Records contained in a dataset
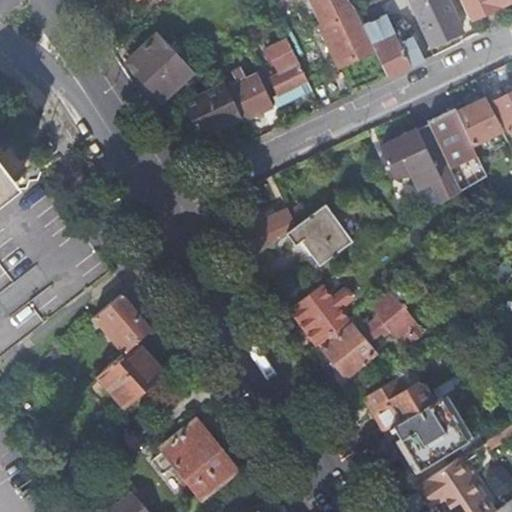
[(355,10),(347,0),(310,0),(322,26),(320,27),(338,65),(356,57),(374,49),(362,26),(355,10)]
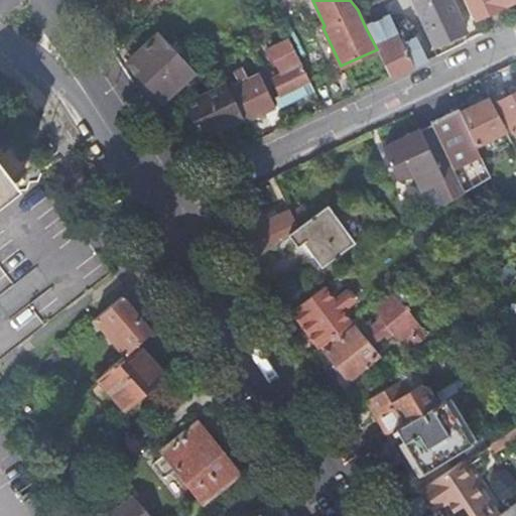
[(410,0),(432,47),(448,40),(465,32),(448,0),(410,0)]
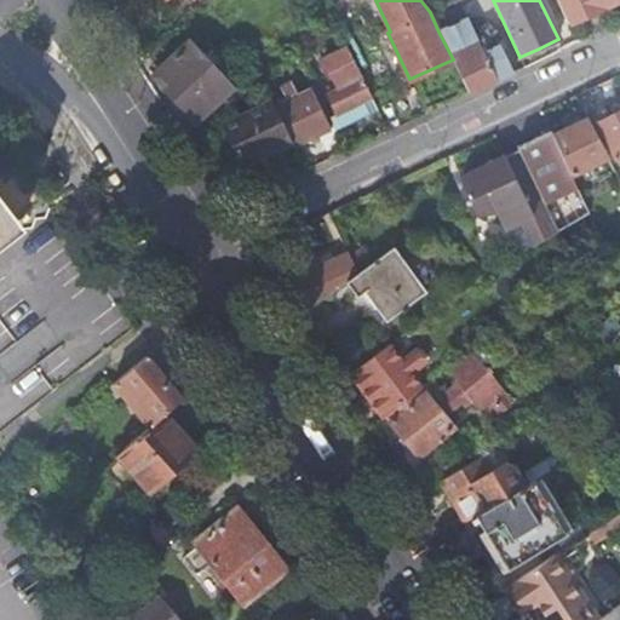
[(619,0),(555,0),(567,26),(598,11),(619,0)]
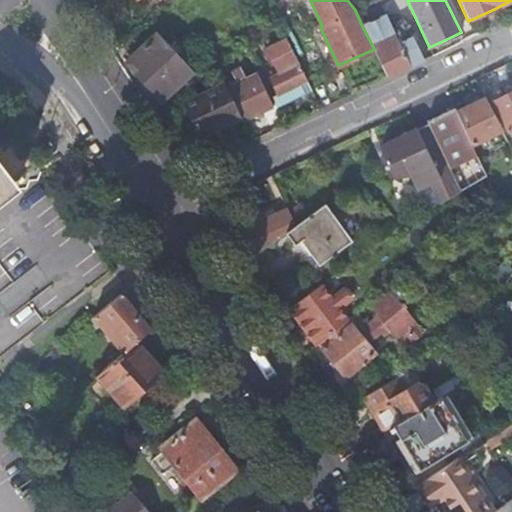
[(386,14),(362,24),(374,49),(387,77),(395,73),(409,67),(422,60),(403,18),(390,24),(386,14)]
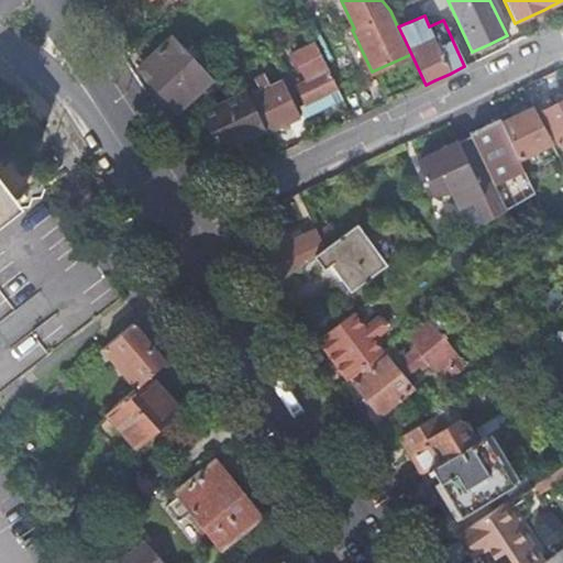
[(198,66),(172,39),(144,65),(156,77),(151,81),(178,110),(211,79),(198,66)]
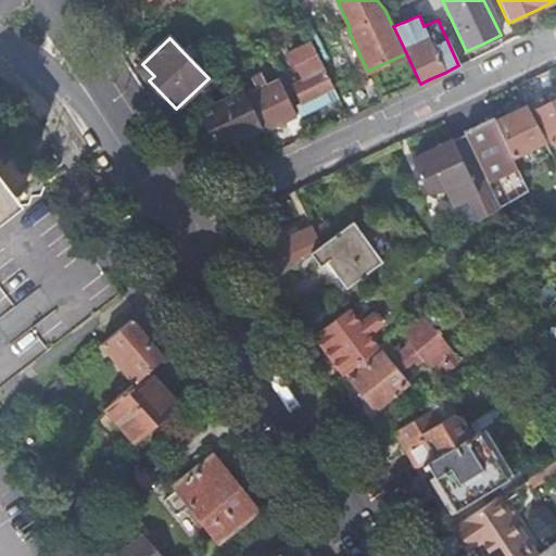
[(301,103),(333,88),(312,42),(290,52),(303,81),(293,86),(298,95),(301,103)]
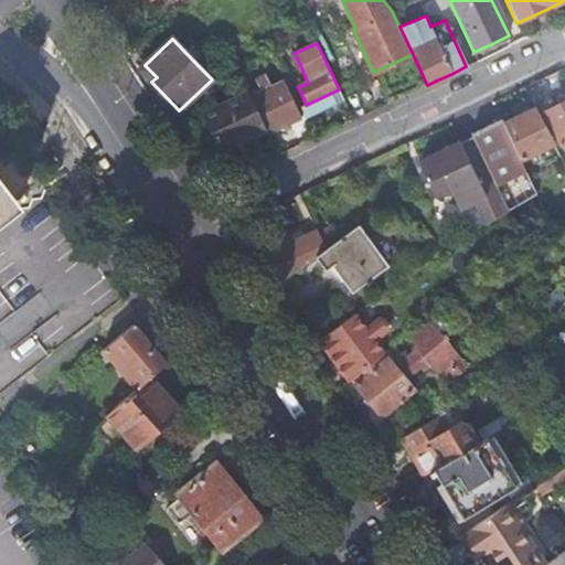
[(145,65),(140,70),(151,82),(157,77),(145,65)]
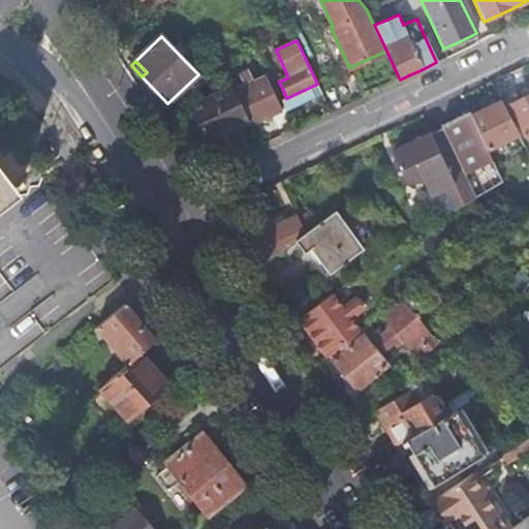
[(250,123),(251,126),(267,119),(281,112),(265,76),(255,82),(250,71),(241,75),(246,86),(235,91),(250,123)]
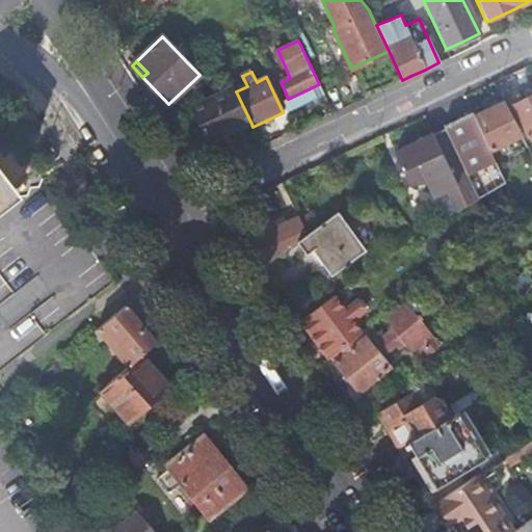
[(288,99),(282,101),(287,112),(324,96),(319,84),(288,99)]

▸ **Task goal**
What is needed is an exact copy of every record above, minus the images.

▸ **Answer box**
[(355,10),(347,0),(310,0),(322,26),(320,27),(338,65),(356,57),(374,49),(362,26),(355,10)]
[(410,0),(432,47),(448,40),(465,32),(448,0),(410,0)]
[(619,0),(555,0),(567,26),(598,11),(619,0)]
[(386,14),(362,24),(374,49),(387,77),(395,73),(409,67),(422,60),(403,18),(390,24),(386,14)]
[(198,66),(172,39),(144,65),(156,77),(151,81),(178,110),(211,79),(198,66)]
[(301,103),(333,88),(312,42),(290,52),(303,81),(293,86),(298,95),(301,103)]
[(145,65),(140,70),(151,82),(157,77),(145,65)]
[(250,123),(251,126),(267,119),(281,112),(265,76),(255,82),(250,71),(241,75),(246,86),(235,91),(250,123)]
[(288,99),(282,101),(287,112),(324,96),(319,84),(288,99)]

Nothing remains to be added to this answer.